Tally the lines below that contain "none" and reply with only the tally.

• [Material provided]:
--------------------

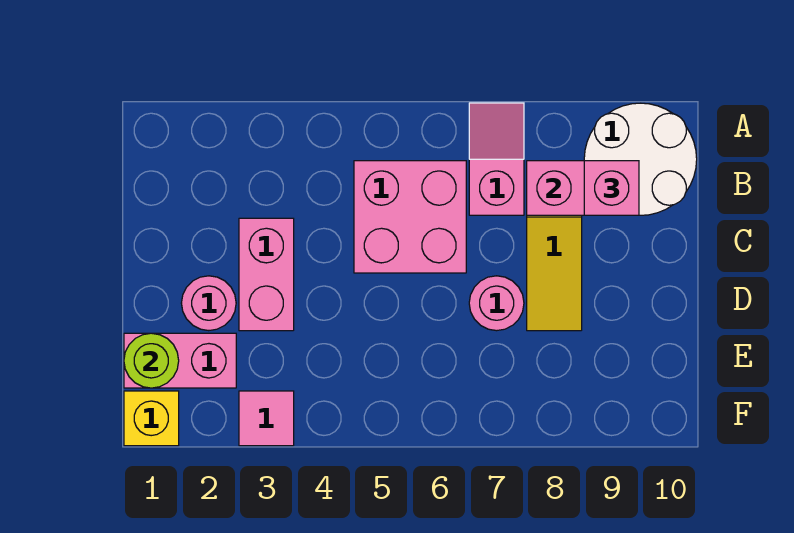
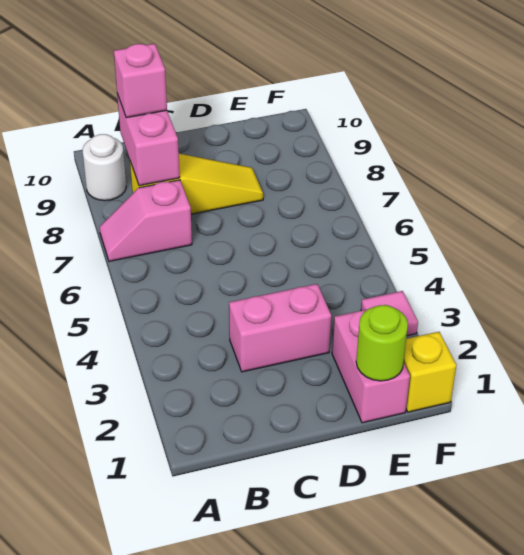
white round brick A9:B10 level 1 -> white round brick A9 level 1
pink brick B5:C6 level 1 -> none
pink round brick D2 level 1 -> none
pink round brick D7 level 1 -> none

--------------------

• [Reply]: 3